## EXERCISE OBJECTIVE
Please print each entry below exactly as it stands, but without any pictures.

## GIVEN INFORMATION
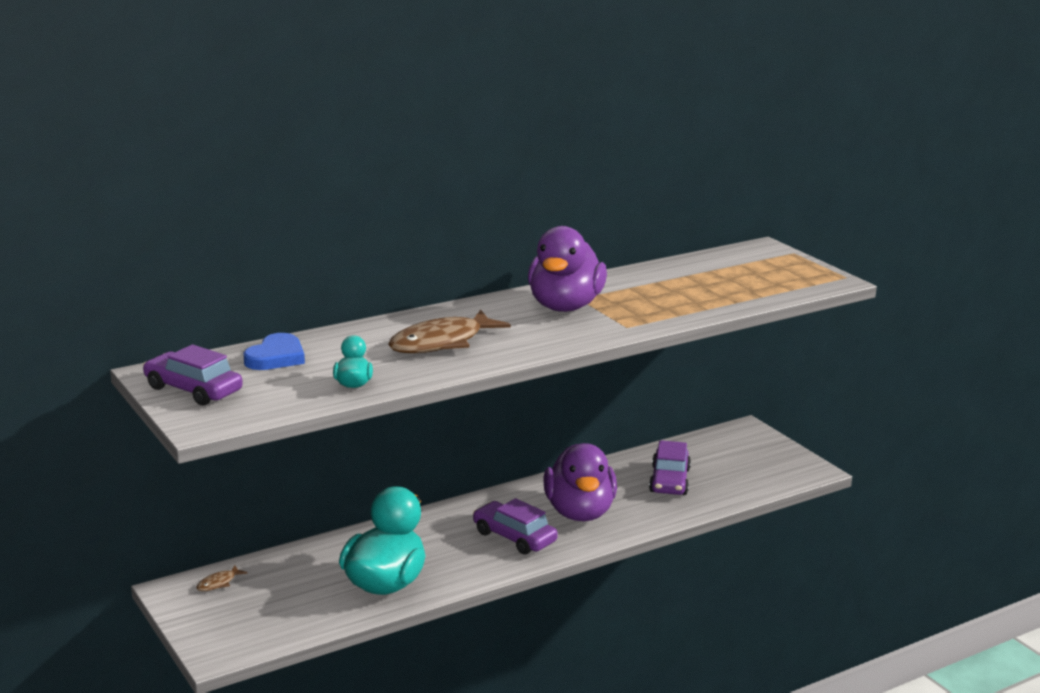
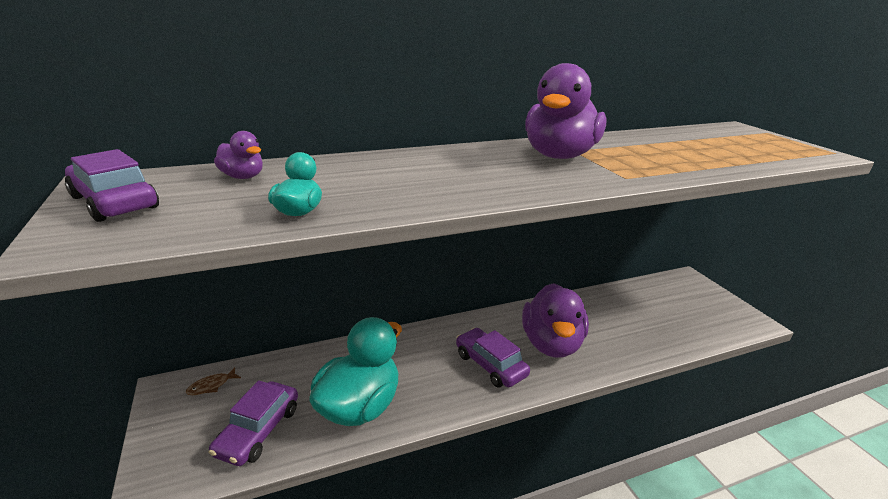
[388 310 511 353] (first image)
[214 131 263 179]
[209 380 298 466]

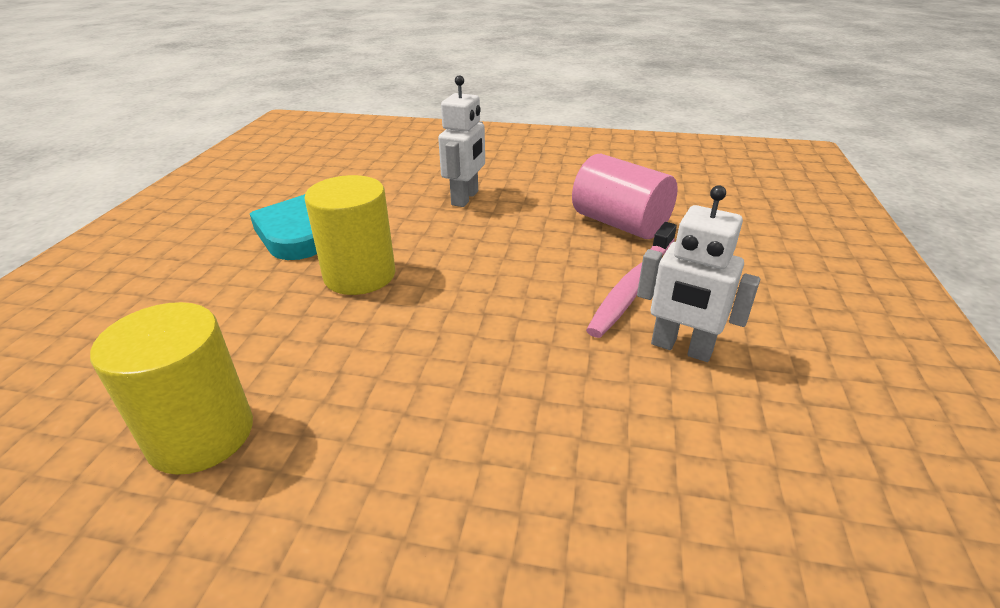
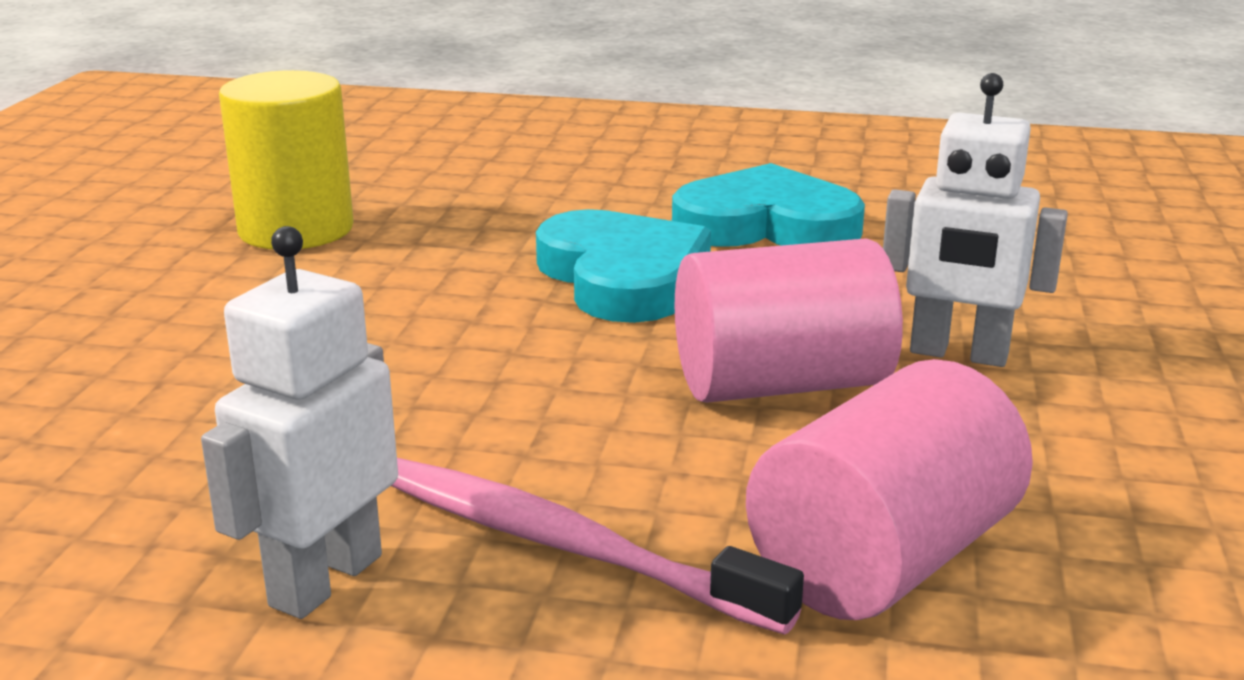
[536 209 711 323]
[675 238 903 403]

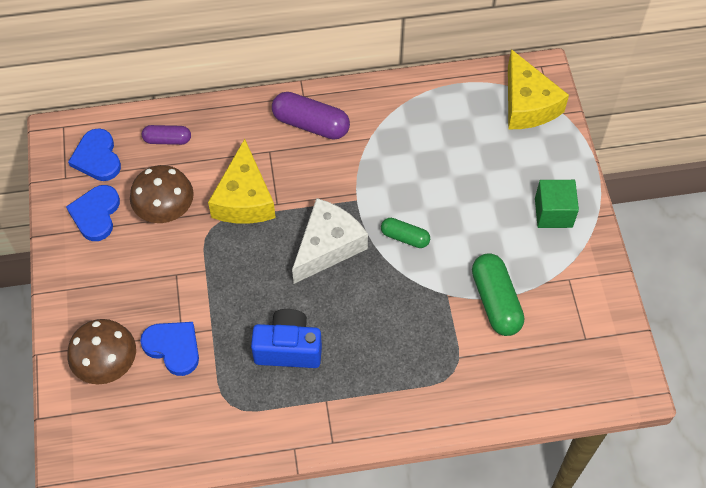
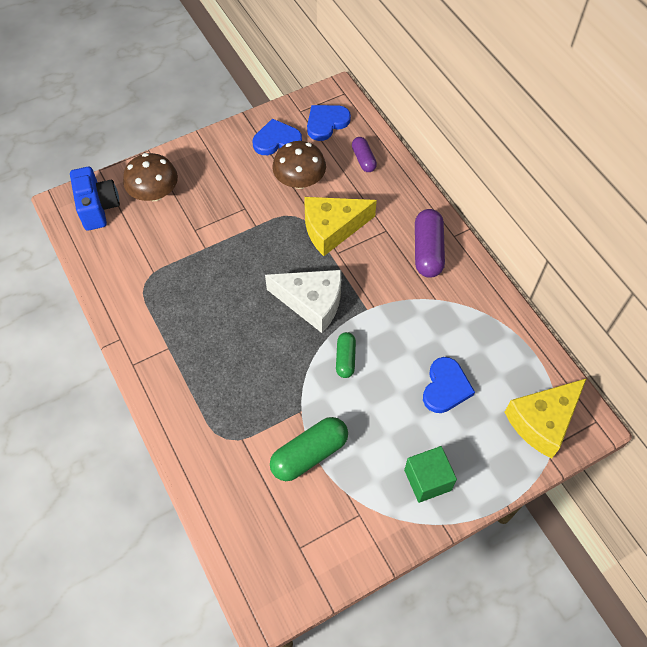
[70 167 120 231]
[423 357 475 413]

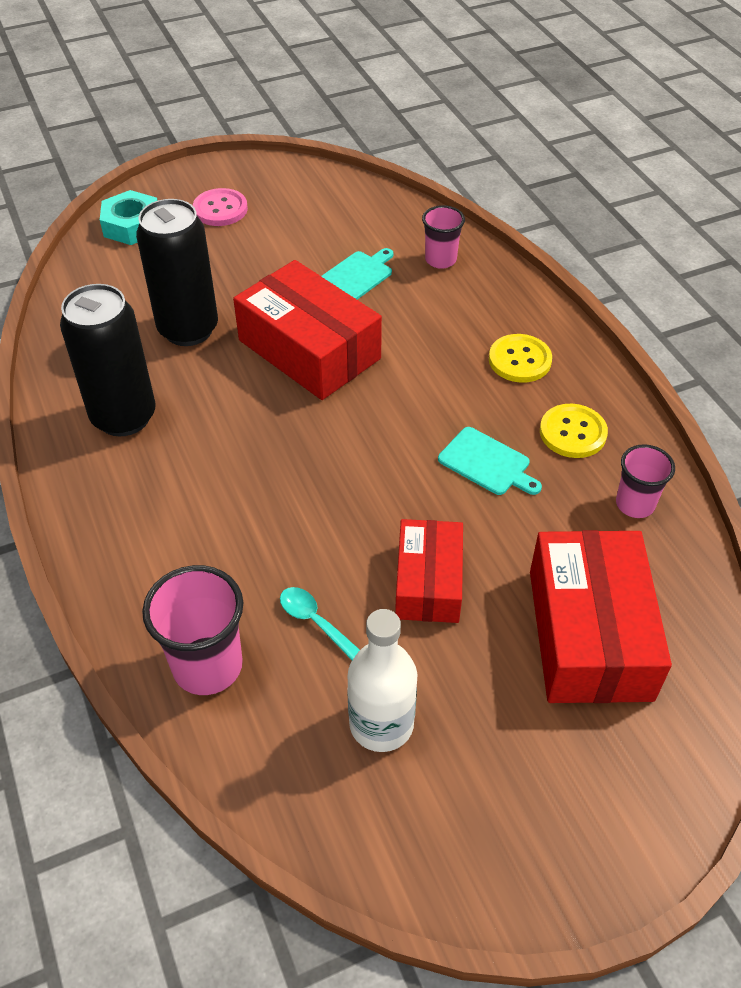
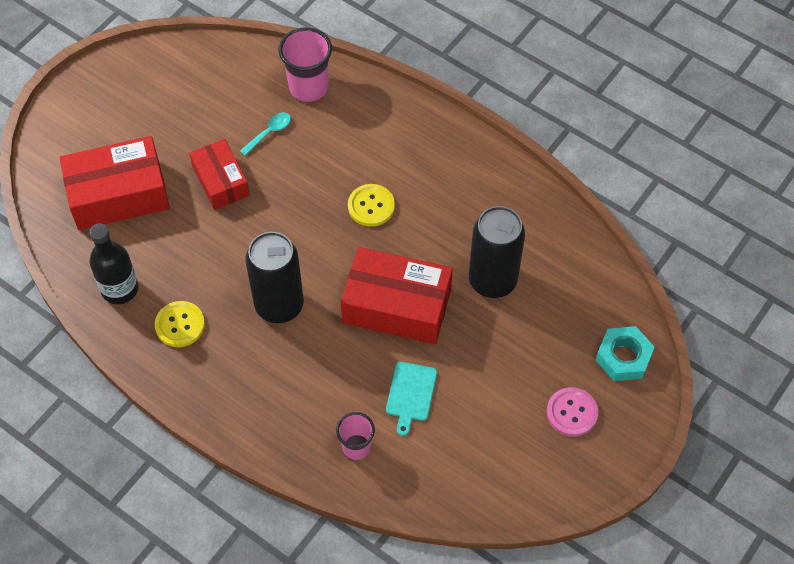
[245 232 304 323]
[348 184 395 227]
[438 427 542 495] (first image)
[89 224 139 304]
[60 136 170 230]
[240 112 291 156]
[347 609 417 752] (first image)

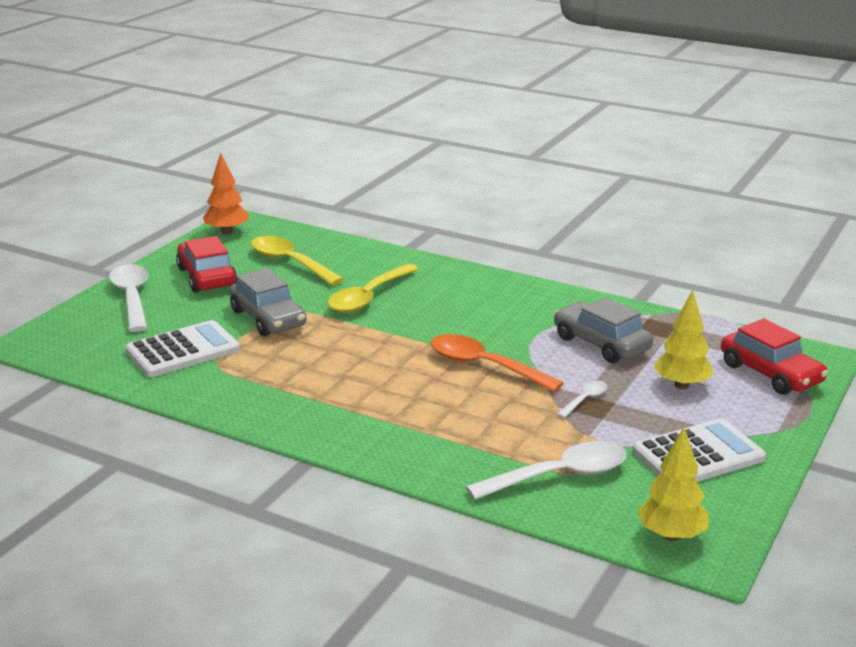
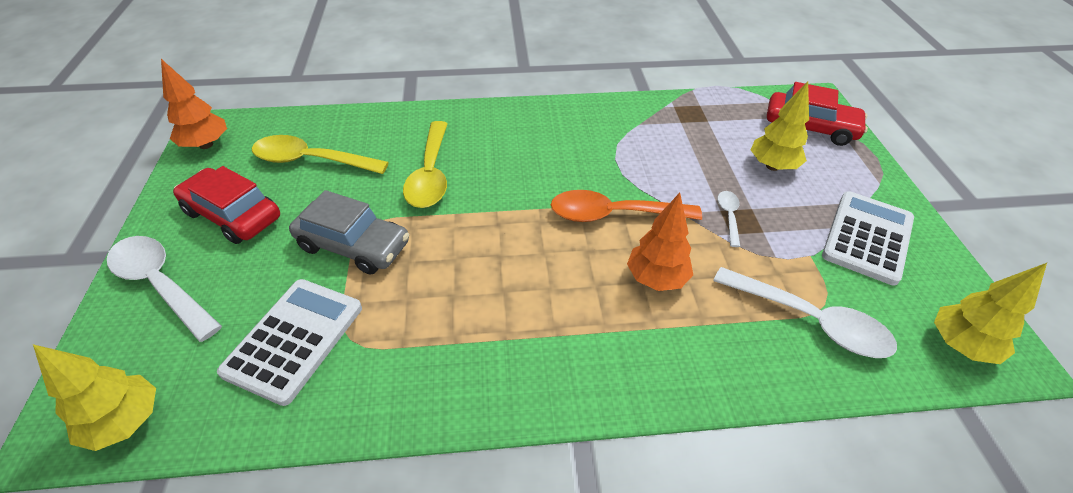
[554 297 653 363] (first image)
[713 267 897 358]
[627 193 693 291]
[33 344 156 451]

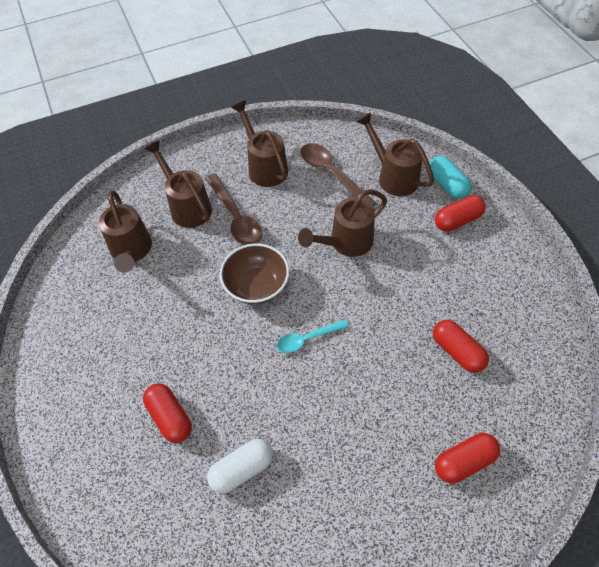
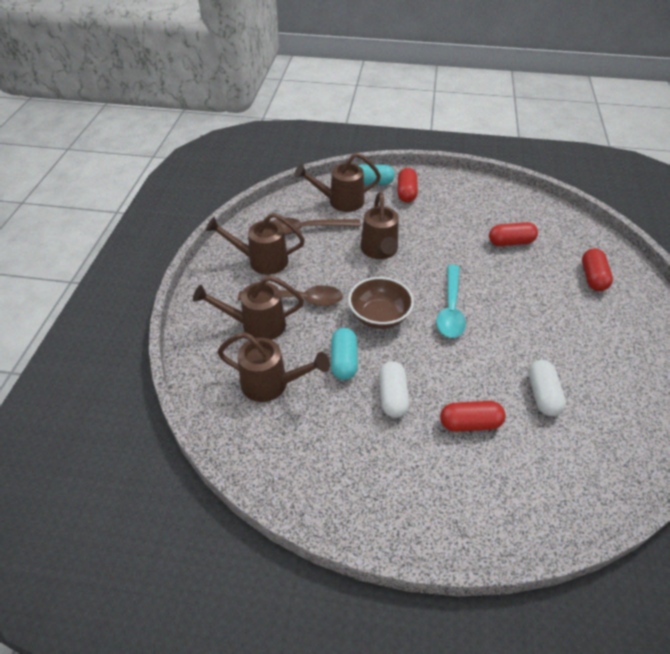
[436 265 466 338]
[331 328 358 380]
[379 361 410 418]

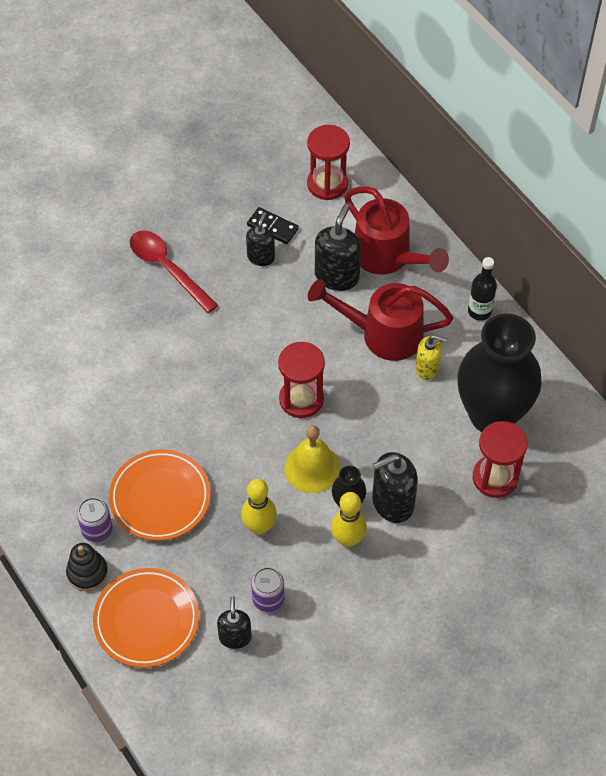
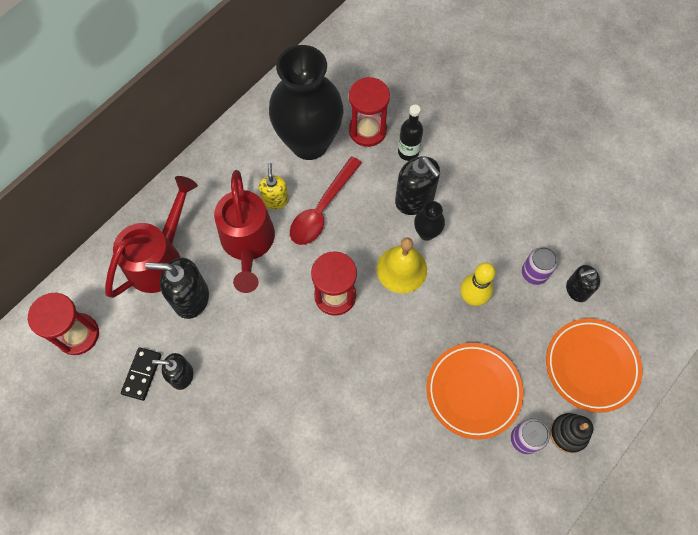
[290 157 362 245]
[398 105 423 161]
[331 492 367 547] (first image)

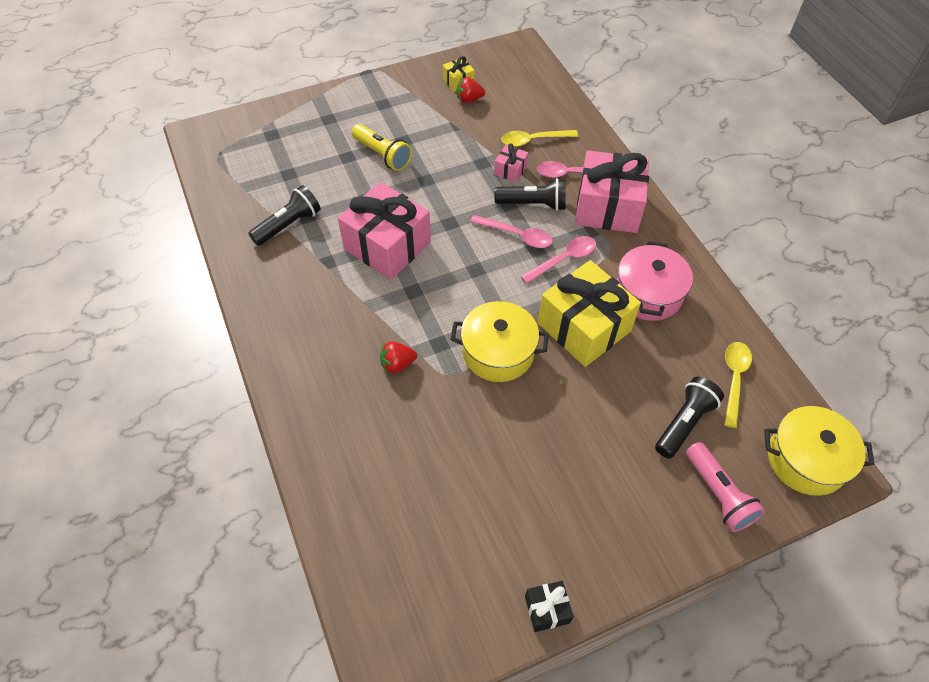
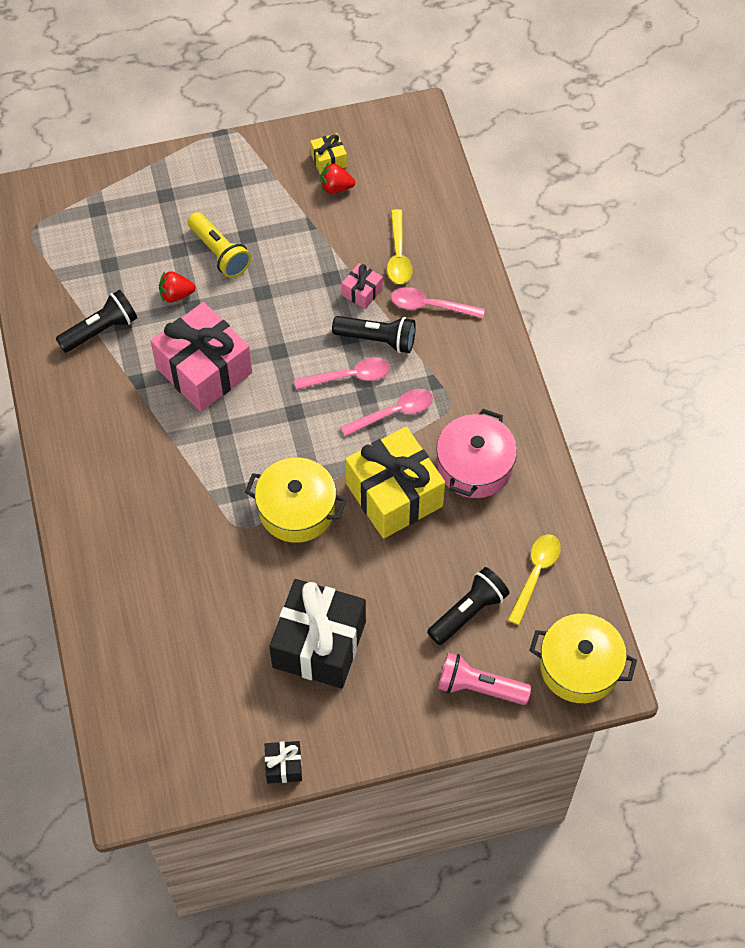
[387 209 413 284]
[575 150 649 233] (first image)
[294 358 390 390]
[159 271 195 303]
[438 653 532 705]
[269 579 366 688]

## EXPECTED OUTPUT
[388 310 511 353] (first image)
[214 131 263 179]
[209 380 298 466]

[536 209 711 323]
[675 238 903 403]

[70 167 120 231]
[423 357 475 413]

[245 232 304 323]
[348 184 395 227]
[438 427 542 495] (first image)
[89 224 139 304]
[60 136 170 230]
[240 112 291 156]
[347 609 417 752] (first image)

[554 297 653 363] (first image)
[713 267 897 358]
[627 193 693 291]
[33 344 156 451]

[436 265 466 338]
[331 328 358 380]
[379 361 410 418]

[290 157 362 245]
[398 105 423 161]
[331 492 367 547] (first image)

[387 209 413 284]
[575 150 649 233] (first image)
[294 358 390 390]
[159 271 195 303]
[438 653 532 705]
[269 579 366 688]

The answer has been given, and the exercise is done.